■ **EXERCISE DIRECTIONS**:
State how many lines of the data contain the word "DGND", and write nothing besides the number.

━━ DATA FOR THE TASK

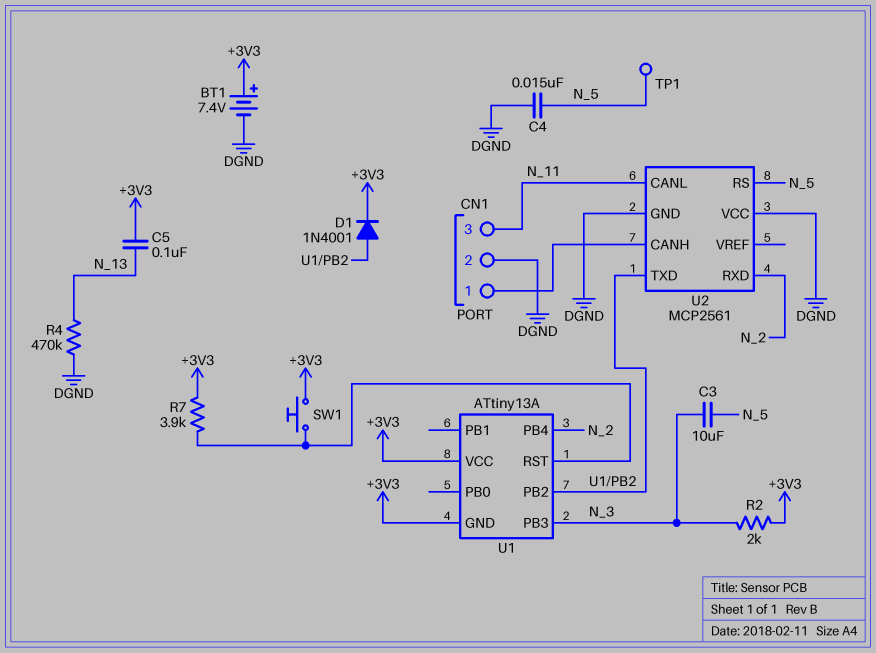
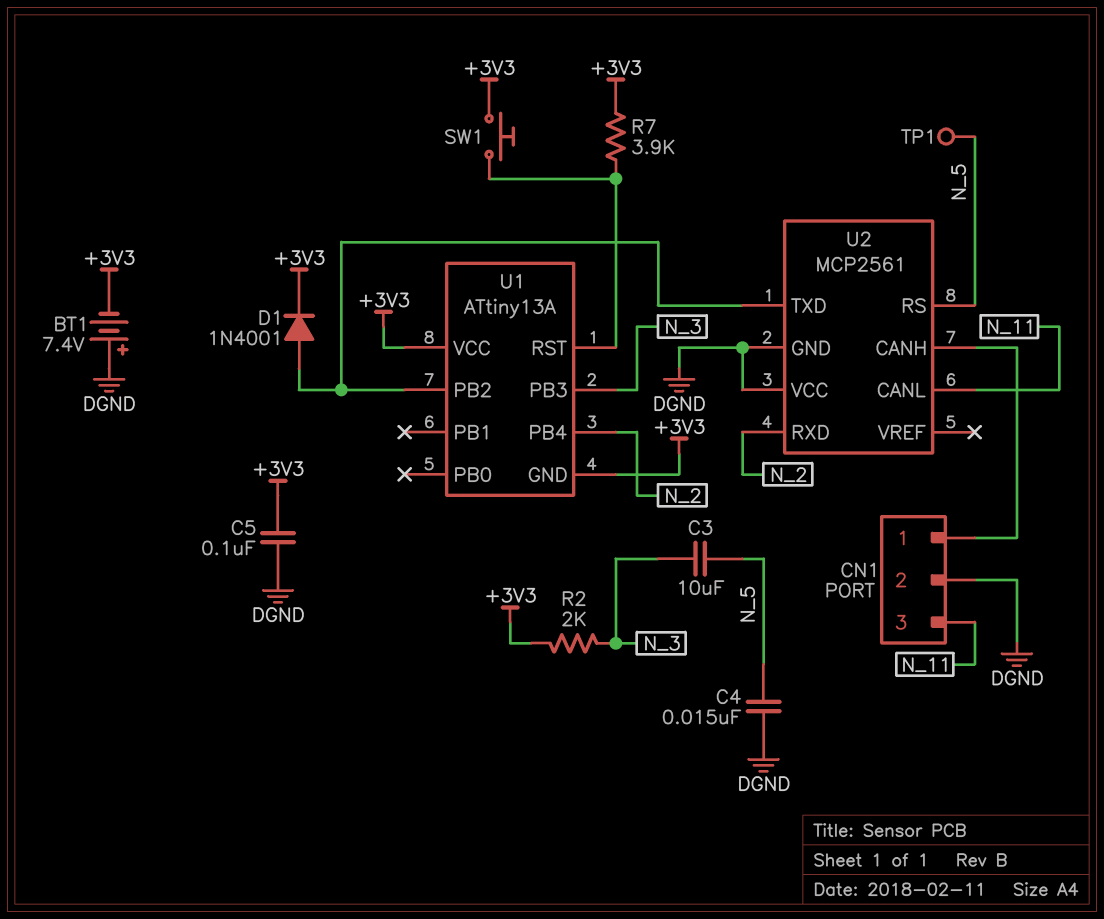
BT1: 7.4V (plus +3V3, minus DGND) -> 7.4V (plus DGND, minus +3V3)
C5: 100nF (+3V3, N_13) -> 100nF (+3V3, DGND)
R4: 470k (DGND, N_13) -> none

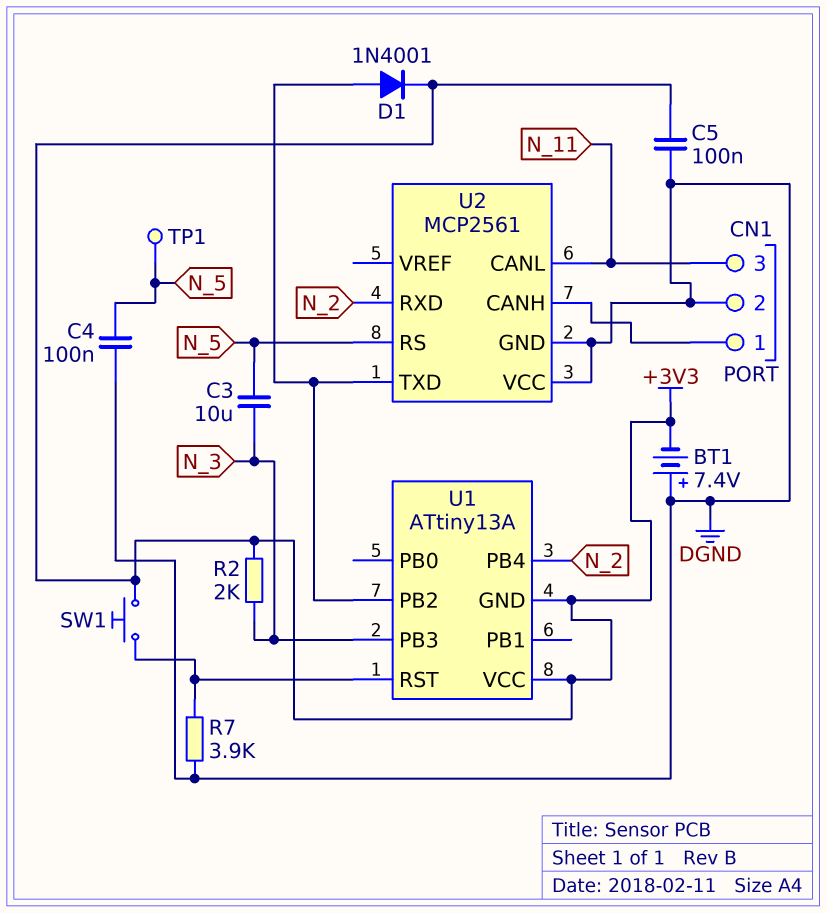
C4: 15nF (DGND, N_5) -> 100nF (DGND, N_5)
R7: 3.9k (+3V3, U1/RST) -> 3.9k (DGND, U1/RST)

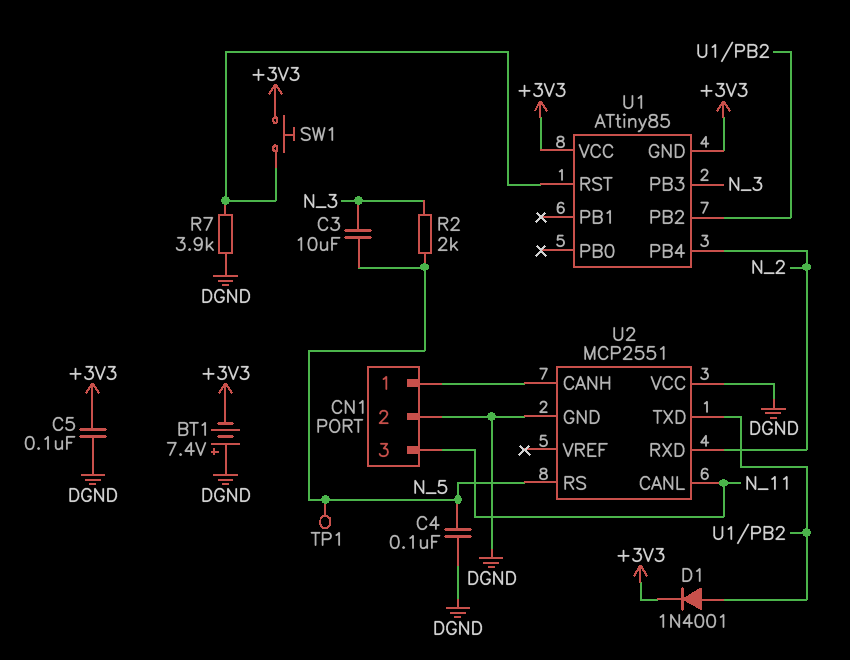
R2: 2k (+3V3, N_3) -> 2k (N_3, N_5)
U1: ATtiny13A -> ATtiny85
U2: MCP2561 -> MCP2551

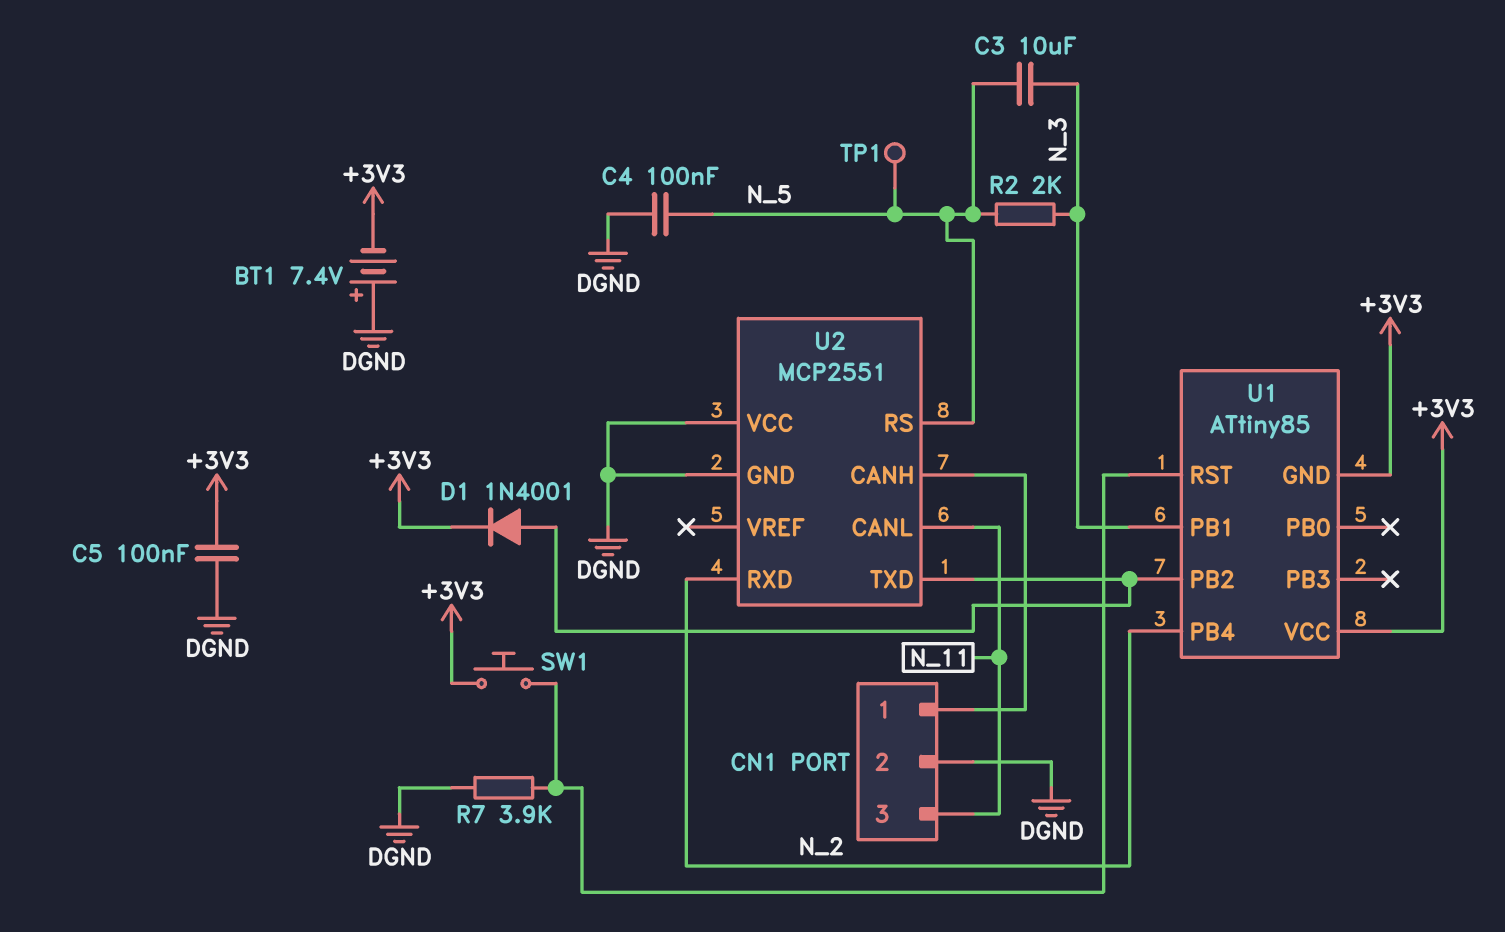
U1 pin PB1: none -> N_3
U1 pin PB3: N_3 -> none

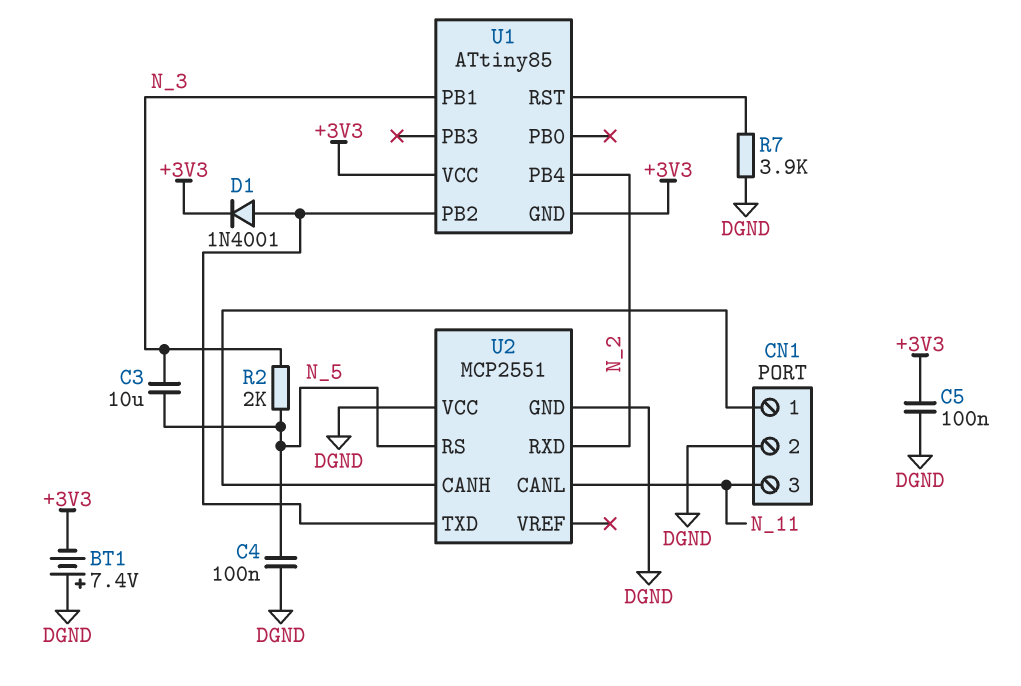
SW1: button (+3V3, U1/RST) -> none
TP1: test point (N_5) -> none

━━━━

■ **ANSWER TO THIS TASK**:
5